(Records from a collection)
=======

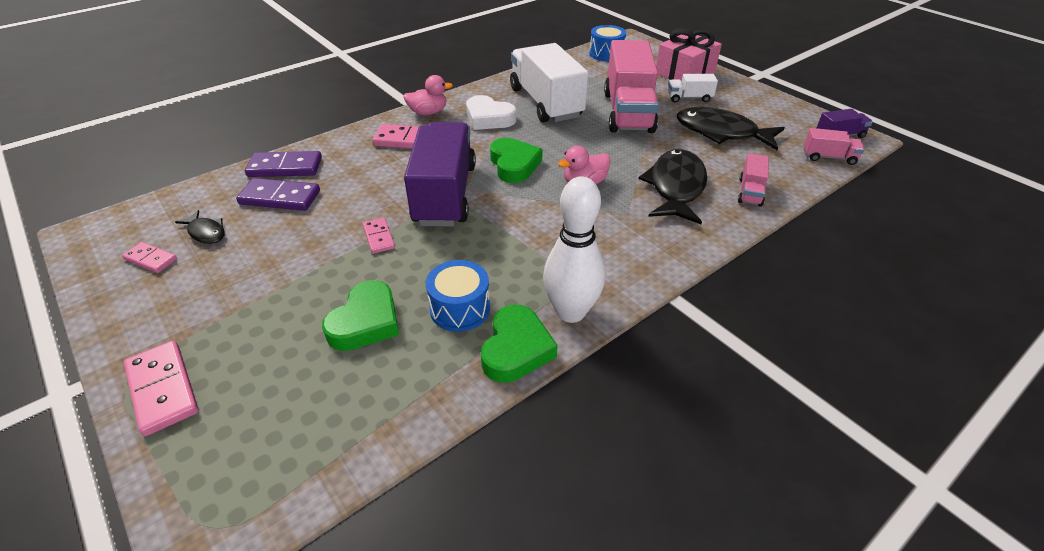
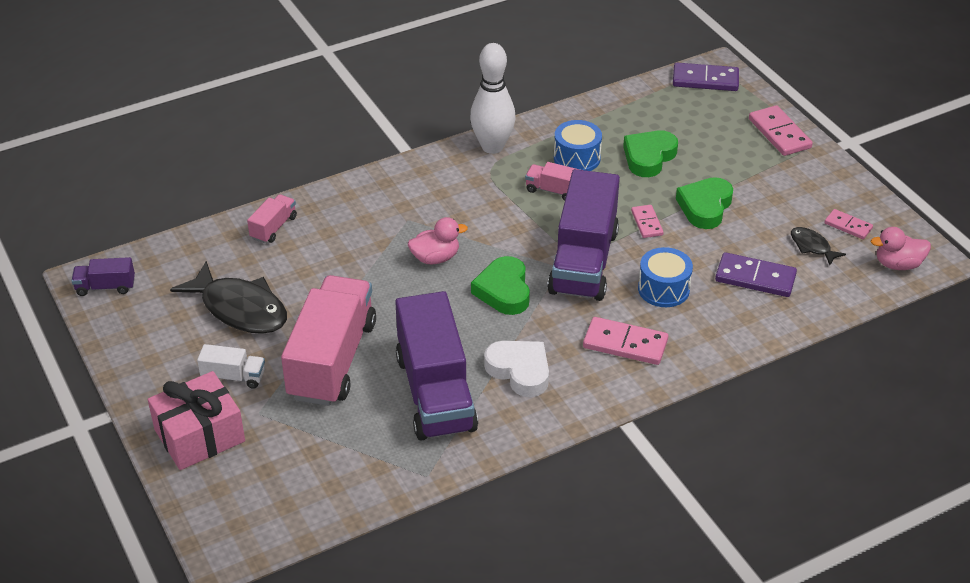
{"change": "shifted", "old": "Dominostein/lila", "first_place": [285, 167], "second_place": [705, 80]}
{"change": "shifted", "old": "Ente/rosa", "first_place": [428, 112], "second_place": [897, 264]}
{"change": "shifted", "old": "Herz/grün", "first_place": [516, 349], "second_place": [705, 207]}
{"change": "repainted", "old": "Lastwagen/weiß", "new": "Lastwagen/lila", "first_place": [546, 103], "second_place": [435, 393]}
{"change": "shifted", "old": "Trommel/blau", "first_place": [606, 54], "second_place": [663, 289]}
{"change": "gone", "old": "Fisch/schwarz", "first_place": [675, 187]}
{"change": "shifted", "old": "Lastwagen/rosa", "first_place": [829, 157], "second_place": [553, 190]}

=======

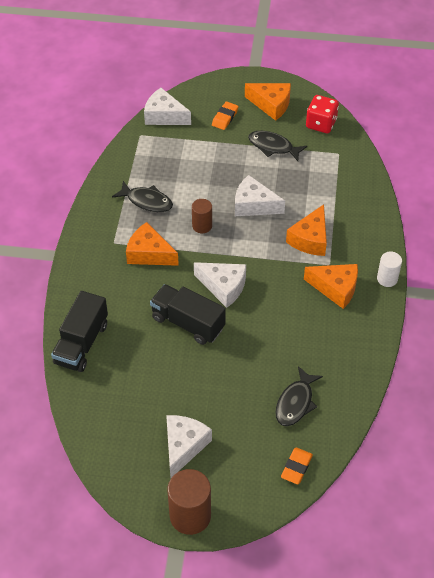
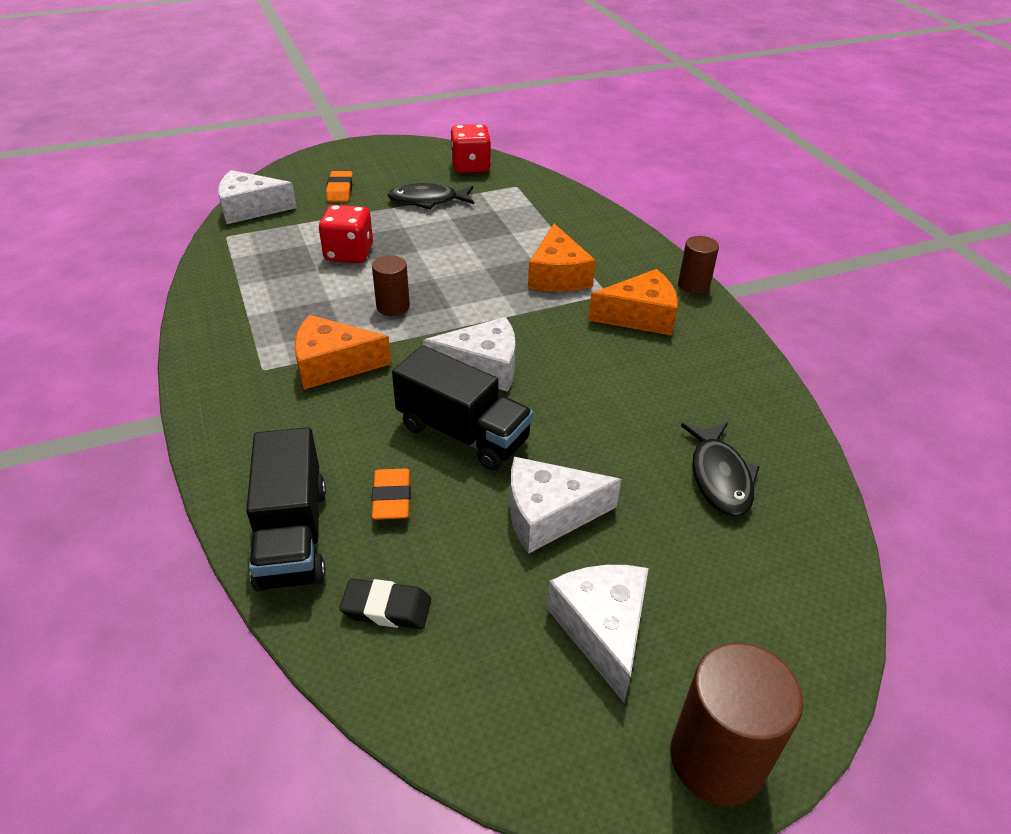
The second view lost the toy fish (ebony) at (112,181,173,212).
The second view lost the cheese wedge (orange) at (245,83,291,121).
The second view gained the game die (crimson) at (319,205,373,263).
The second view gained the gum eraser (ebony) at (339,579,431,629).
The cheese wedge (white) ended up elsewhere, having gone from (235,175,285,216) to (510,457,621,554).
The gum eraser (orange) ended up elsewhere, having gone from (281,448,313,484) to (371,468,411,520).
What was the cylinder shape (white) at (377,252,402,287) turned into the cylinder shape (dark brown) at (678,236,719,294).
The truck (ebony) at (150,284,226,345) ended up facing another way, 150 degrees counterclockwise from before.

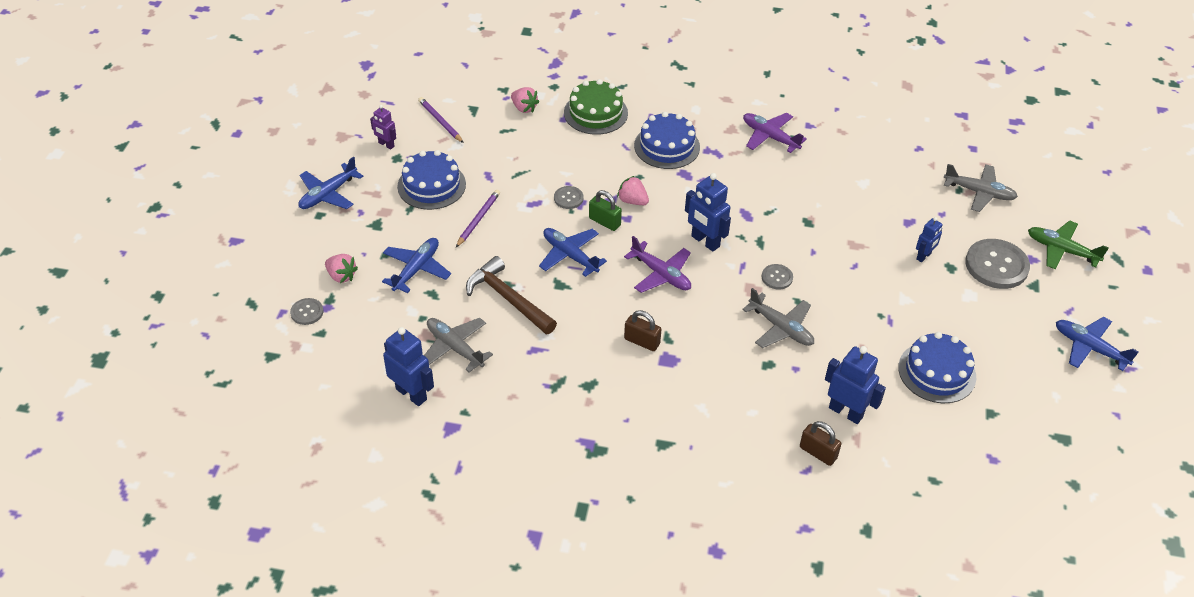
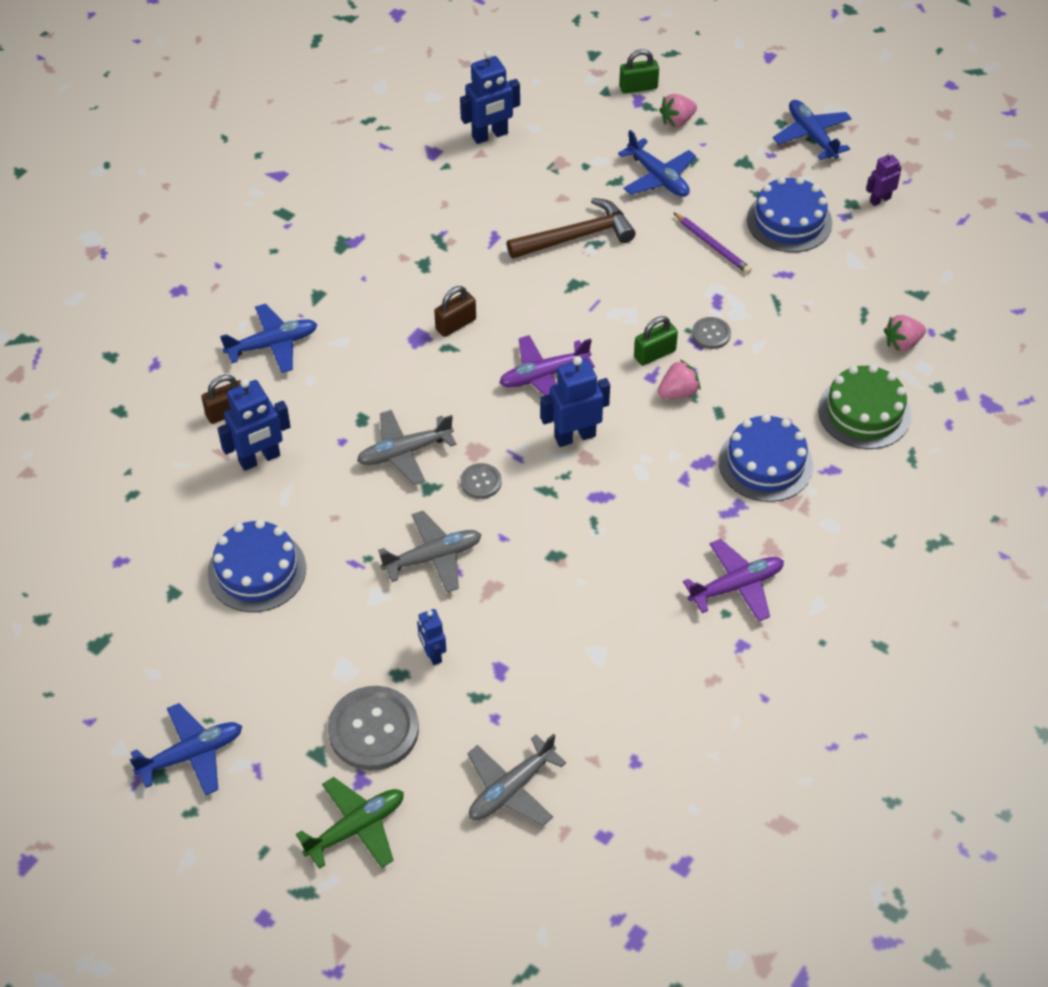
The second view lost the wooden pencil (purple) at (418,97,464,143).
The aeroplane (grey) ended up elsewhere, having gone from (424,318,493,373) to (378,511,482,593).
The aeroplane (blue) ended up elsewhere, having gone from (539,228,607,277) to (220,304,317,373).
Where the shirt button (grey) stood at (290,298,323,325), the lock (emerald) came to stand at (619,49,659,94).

=======

What to work on: For the records above, tally the lines in which "wedge" appears, and give the number by itself.

Response area: 2